Source data: Begin
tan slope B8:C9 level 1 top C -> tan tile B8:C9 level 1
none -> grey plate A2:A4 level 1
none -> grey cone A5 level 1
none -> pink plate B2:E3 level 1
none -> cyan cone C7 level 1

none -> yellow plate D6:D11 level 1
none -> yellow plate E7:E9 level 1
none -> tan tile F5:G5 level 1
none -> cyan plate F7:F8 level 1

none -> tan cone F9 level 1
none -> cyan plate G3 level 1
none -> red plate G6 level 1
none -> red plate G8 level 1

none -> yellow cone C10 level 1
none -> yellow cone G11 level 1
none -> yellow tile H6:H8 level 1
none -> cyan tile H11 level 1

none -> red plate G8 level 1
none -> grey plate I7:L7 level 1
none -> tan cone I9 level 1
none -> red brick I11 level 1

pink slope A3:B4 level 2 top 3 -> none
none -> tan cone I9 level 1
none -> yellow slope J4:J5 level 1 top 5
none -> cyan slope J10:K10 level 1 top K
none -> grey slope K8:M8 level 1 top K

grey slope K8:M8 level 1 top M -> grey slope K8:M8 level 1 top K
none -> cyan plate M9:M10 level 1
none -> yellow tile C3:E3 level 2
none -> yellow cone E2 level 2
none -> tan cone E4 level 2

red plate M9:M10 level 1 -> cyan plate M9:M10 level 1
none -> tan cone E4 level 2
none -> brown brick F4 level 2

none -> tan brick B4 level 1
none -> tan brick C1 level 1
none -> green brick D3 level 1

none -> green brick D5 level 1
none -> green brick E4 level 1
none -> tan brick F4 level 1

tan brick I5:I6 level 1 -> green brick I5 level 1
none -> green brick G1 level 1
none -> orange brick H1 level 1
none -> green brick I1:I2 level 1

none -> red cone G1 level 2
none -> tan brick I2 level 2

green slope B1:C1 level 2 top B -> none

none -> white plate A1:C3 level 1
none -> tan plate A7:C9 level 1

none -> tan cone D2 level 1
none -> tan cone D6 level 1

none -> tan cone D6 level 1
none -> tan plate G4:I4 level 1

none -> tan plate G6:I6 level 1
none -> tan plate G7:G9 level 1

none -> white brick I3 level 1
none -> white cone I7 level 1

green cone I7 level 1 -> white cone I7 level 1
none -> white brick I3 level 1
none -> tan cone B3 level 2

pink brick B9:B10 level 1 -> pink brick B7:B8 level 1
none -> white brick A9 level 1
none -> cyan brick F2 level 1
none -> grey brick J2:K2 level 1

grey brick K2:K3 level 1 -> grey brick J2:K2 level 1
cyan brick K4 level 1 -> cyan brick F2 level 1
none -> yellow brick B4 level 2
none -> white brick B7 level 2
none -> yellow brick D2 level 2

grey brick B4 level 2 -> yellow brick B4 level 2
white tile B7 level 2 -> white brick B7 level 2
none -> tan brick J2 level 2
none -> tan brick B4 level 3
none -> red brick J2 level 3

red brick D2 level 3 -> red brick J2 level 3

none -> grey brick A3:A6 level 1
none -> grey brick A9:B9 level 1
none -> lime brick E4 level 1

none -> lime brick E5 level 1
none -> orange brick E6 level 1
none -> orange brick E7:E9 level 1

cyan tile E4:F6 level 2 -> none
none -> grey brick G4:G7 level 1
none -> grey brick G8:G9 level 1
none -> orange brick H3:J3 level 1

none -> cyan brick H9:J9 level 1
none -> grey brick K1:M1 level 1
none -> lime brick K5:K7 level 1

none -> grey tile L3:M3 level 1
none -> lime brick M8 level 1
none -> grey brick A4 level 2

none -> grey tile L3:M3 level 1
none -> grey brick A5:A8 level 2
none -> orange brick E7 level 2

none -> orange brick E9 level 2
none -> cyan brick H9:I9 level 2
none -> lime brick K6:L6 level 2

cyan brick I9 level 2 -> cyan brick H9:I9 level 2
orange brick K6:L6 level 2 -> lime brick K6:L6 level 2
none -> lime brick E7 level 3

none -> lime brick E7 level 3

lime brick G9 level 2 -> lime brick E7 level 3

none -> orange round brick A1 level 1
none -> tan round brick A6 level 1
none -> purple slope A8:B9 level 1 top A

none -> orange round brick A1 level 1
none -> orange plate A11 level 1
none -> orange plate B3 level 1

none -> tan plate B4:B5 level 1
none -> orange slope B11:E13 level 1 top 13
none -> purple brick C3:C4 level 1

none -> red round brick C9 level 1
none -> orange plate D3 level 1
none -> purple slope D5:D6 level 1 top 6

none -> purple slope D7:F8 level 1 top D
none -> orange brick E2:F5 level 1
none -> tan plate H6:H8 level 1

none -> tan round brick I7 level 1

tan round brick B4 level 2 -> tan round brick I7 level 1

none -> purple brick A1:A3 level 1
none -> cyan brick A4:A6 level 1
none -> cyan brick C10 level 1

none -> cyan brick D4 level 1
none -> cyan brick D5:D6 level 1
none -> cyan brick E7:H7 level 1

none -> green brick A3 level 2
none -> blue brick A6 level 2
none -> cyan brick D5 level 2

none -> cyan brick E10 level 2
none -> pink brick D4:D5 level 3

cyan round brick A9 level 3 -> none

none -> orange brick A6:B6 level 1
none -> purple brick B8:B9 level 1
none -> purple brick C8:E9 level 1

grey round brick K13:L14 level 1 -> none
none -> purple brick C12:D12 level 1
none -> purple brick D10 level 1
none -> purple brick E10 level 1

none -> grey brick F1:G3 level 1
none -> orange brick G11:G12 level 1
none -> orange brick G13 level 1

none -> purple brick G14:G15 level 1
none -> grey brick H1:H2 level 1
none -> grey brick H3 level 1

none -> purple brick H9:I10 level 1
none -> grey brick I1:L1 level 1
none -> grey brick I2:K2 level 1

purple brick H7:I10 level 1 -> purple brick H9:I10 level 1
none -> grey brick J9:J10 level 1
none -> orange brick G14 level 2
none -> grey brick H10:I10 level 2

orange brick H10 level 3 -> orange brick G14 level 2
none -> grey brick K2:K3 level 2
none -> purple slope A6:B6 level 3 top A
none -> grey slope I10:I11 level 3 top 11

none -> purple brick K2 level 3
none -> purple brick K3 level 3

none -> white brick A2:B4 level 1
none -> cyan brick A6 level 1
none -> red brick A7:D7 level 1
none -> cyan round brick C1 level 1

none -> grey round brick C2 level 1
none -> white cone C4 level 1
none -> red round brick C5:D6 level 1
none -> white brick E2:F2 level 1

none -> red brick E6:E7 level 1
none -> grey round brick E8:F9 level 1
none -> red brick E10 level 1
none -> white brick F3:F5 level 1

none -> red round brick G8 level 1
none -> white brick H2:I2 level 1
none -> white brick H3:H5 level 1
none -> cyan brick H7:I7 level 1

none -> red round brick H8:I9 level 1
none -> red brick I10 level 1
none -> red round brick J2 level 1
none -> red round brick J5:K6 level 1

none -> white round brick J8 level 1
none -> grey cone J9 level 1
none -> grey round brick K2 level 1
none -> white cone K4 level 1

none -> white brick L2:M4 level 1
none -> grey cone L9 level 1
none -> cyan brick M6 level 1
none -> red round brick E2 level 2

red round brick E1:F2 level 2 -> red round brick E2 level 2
Source data: End
◆ **What the exercise asks**:
Word for word, give back all of the records.

◆ **Task result**:
tan slope B8:C9 level 1 top C -> tan tile B8:C9 level 1
none -> grey plate A2:A4 level 1
none -> grey cone A5 level 1
none -> pink plate B2:E3 level 1
none -> cyan cone C7 level 1

none -> yellow plate D6:D11 level 1
none -> yellow plate E7:E9 level 1
none -> tan tile F5:G5 level 1
none -> cyan plate F7:F8 level 1

none -> tan cone F9 level 1
none -> cyan plate G3 level 1
none -> red plate G6 level 1
none -> red plate G8 level 1

none -> yellow cone C10 level 1
none -> yellow cone G11 level 1
none -> yellow tile H6:H8 level 1
none -> cyan tile H11 level 1

none -> red plate G8 level 1
none -> grey plate I7:L7 level 1
none -> tan cone I9 level 1
none -> red brick I11 level 1

pink slope A3:B4 level 2 top 3 -> none
none -> tan cone I9 level 1
none -> yellow slope J4:J5 level 1 top 5
none -> cyan slope J10:K10 level 1 top K
none -> grey slope K8:M8 level 1 top K

grey slope K8:M8 level 1 top M -> grey slope K8:M8 level 1 top K
none -> cyan plate M9:M10 level 1
none -> yellow tile C3:E3 level 2
none -> yellow cone E2 level 2
none -> tan cone E4 level 2

red plate M9:M10 level 1 -> cyan plate M9:M10 level 1
none -> tan cone E4 level 2
none -> brown brick F4 level 2

none -> tan brick B4 level 1
none -> tan brick C1 level 1
none -> green brick D3 level 1

none -> green brick D5 level 1
none -> green brick E4 level 1
none -> tan brick F4 level 1

tan brick I5:I6 level 1 -> green brick I5 level 1
none -> green brick G1 level 1
none -> orange brick H1 level 1
none -> green brick I1:I2 level 1

none -> red cone G1 level 2
none -> tan brick I2 level 2

green slope B1:C1 level 2 top B -> none

none -> white plate A1:C3 level 1
none -> tan plate A7:C9 level 1

none -> tan cone D2 level 1
none -> tan cone D6 level 1

none -> tan cone D6 level 1
none -> tan plate G4:I4 level 1

none -> tan plate G6:I6 level 1
none -> tan plate G7:G9 level 1

none -> white brick I3 level 1
none -> white cone I7 level 1

green cone I7 level 1 -> white cone I7 level 1
none -> white brick I3 level 1
none -> tan cone B3 level 2

pink brick B9:B10 level 1 -> pink brick B7:B8 level 1
none -> white brick A9 level 1
none -> cyan brick F2 level 1
none -> grey brick J2:K2 level 1

grey brick K2:K3 level 1 -> grey brick J2:K2 level 1
cyan brick K4 level 1 -> cyan brick F2 level 1
none -> yellow brick B4 level 2
none -> white brick B7 level 2
none -> yellow brick D2 level 2

grey brick B4 level 2 -> yellow brick B4 level 2
white tile B7 level 2 -> white brick B7 level 2
none -> tan brick J2 level 2
none -> tan brick B4 level 3
none -> red brick J2 level 3

red brick D2 level 3 -> red brick J2 level 3

none -> grey brick A3:A6 level 1
none -> grey brick A9:B9 level 1
none -> lime brick E4 level 1

none -> lime brick E5 level 1
none -> orange brick E6 level 1
none -> orange brick E7:E9 level 1

cyan tile E4:F6 level 2 -> none
none -> grey brick G4:G7 level 1
none -> grey brick G8:G9 level 1
none -> orange brick H3:J3 level 1

none -> cyan brick H9:J9 level 1
none -> grey brick K1:M1 level 1
none -> lime brick K5:K7 level 1

none -> grey tile L3:M3 level 1
none -> lime brick M8 level 1
none -> grey brick A4 level 2

none -> grey tile L3:M3 level 1
none -> grey brick A5:A8 level 2
none -> orange brick E7 level 2

none -> orange brick E9 level 2
none -> cyan brick H9:I9 level 2
none -> lime brick K6:L6 level 2

cyan brick I9 level 2 -> cyan brick H9:I9 level 2
orange brick K6:L6 level 2 -> lime brick K6:L6 level 2
none -> lime brick E7 level 3

none -> lime brick E7 level 3

lime brick G9 level 2 -> lime brick E7 level 3

none -> orange round brick A1 level 1
none -> tan round brick A6 level 1
none -> purple slope A8:B9 level 1 top A

none -> orange round brick A1 level 1
none -> orange plate A11 level 1
none -> orange plate B3 level 1

none -> tan plate B4:B5 level 1
none -> orange slope B11:E13 level 1 top 13
none -> purple brick C3:C4 level 1

none -> red round brick C9 level 1
none -> orange plate D3 level 1
none -> purple slope D5:D6 level 1 top 6

none -> purple slope D7:F8 level 1 top D
none -> orange brick E2:F5 level 1
none -> tan plate H6:H8 level 1

none -> tan round brick I7 level 1

tan round brick B4 level 2 -> tan round brick I7 level 1

none -> purple brick A1:A3 level 1
none -> cyan brick A4:A6 level 1
none -> cyan brick C10 level 1

none -> cyan brick D4 level 1
none -> cyan brick D5:D6 level 1
none -> cyan brick E7:H7 level 1

none -> green brick A3 level 2
none -> blue brick A6 level 2
none -> cyan brick D5 level 2

none -> cyan brick E10 level 2
none -> pink brick D4:D5 level 3

cyan round brick A9 level 3 -> none

none -> orange brick A6:B6 level 1
none -> purple brick B8:B9 level 1
none -> purple brick C8:E9 level 1

grey round brick K13:L14 level 1 -> none
none -> purple brick C12:D12 level 1
none -> purple brick D10 level 1
none -> purple brick E10 level 1

none -> grey brick F1:G3 level 1
none -> orange brick G11:G12 level 1
none -> orange brick G13 level 1

none -> purple brick G14:G15 level 1
none -> grey brick H1:H2 level 1
none -> grey brick H3 level 1

none -> purple brick H9:I10 level 1
none -> grey brick I1:L1 level 1
none -> grey brick I2:K2 level 1

purple brick H7:I10 level 1 -> purple brick H9:I10 level 1
none -> grey brick J9:J10 level 1
none -> orange brick G14 level 2
none -> grey brick H10:I10 level 2

orange brick H10 level 3 -> orange brick G14 level 2
none -> grey brick K2:K3 level 2
none -> purple slope A6:B6 level 3 top A
none -> grey slope I10:I11 level 3 top 11

none -> purple brick K2 level 3
none -> purple brick K3 level 3

none -> white brick A2:B4 level 1
none -> cyan brick A6 level 1
none -> red brick A7:D7 level 1
none -> cyan round brick C1 level 1

none -> grey round brick C2 level 1
none -> white cone C4 level 1
none -> red round brick C5:D6 level 1
none -> white brick E2:F2 level 1

none -> red brick E6:E7 level 1
none -> grey round brick E8:F9 level 1
none -> red brick E10 level 1
none -> white brick F3:F5 level 1

none -> red round brick G8 level 1
none -> white brick H2:I2 level 1
none -> white brick H3:H5 level 1
none -> cyan brick H7:I7 level 1

none -> red round brick H8:I9 level 1
none -> red brick I10 level 1
none -> red round brick J2 level 1
none -> red round brick J5:K6 level 1

none -> white round brick J8 level 1
none -> grey cone J9 level 1
none -> grey round brick K2 level 1
none -> white cone K4 level 1

none -> white brick L2:M4 level 1
none -> grey cone L9 level 1
none -> cyan brick M6 level 1
none -> red round brick E2 level 2

red round brick E1:F2 level 2 -> red round brick E2 level 2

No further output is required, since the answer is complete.